:: Task requirements ::
The word "scarlet" occurs in some of the lines below; copy each of those lines.

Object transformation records

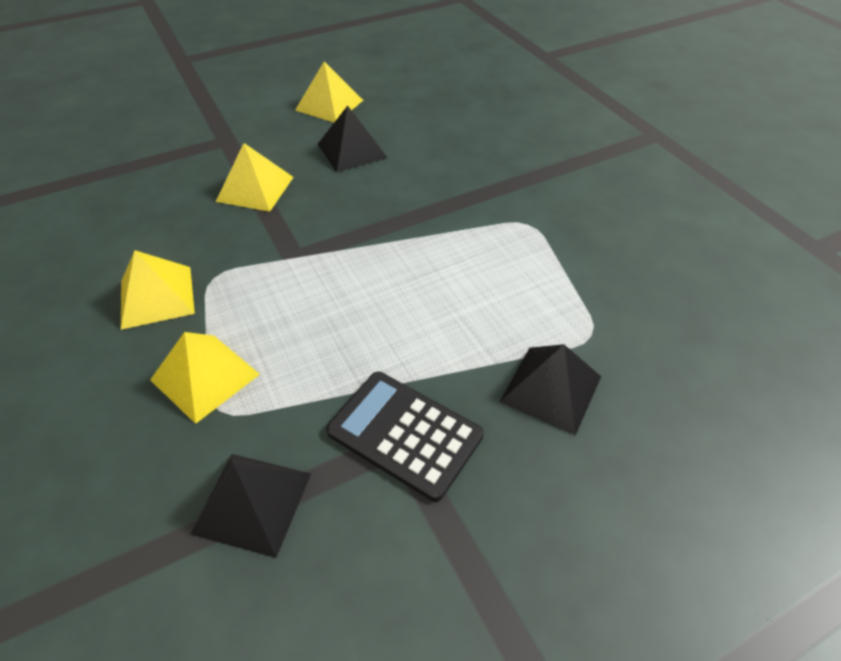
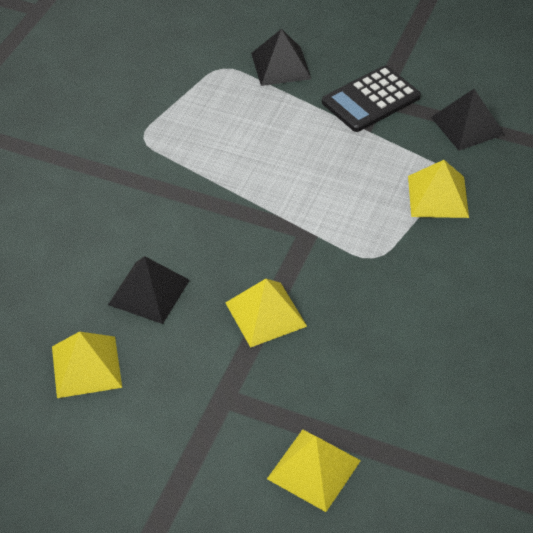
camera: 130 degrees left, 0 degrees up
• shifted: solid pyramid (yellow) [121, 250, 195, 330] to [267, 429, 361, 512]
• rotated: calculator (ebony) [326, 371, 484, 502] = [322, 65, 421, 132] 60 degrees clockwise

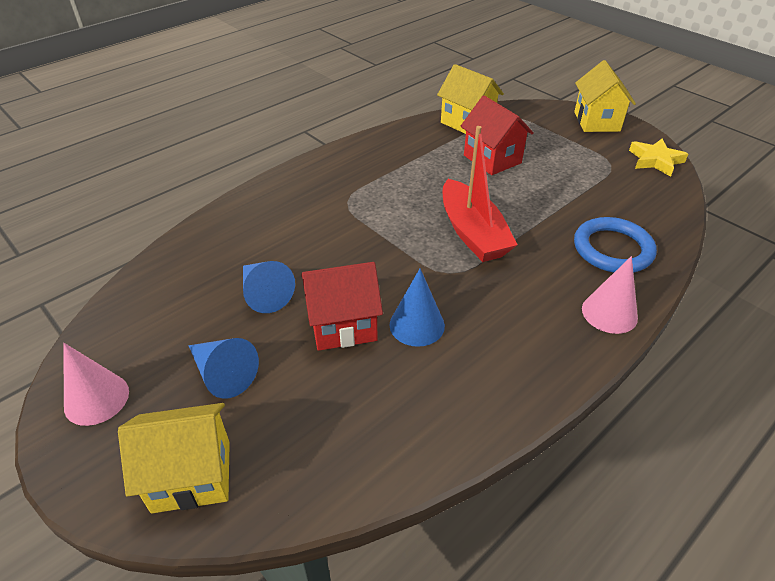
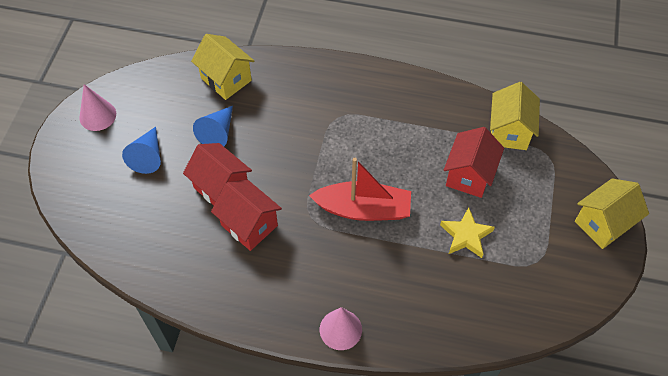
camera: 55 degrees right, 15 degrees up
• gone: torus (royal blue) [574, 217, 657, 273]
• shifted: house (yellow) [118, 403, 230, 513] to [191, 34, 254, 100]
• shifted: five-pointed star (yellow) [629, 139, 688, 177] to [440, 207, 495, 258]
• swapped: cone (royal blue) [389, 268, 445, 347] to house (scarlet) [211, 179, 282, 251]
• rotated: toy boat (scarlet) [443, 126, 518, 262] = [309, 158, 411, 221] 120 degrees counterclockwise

:: Answer to the exercise ::
• swapped: cone (royal blue) [389, 268, 445, 347] to house (scarlet) [211, 179, 282, 251]
• rotated: toy boat (scarlet) [443, 126, 518, 262] = [309, 158, 411, 221] 120 degrees counterclockwise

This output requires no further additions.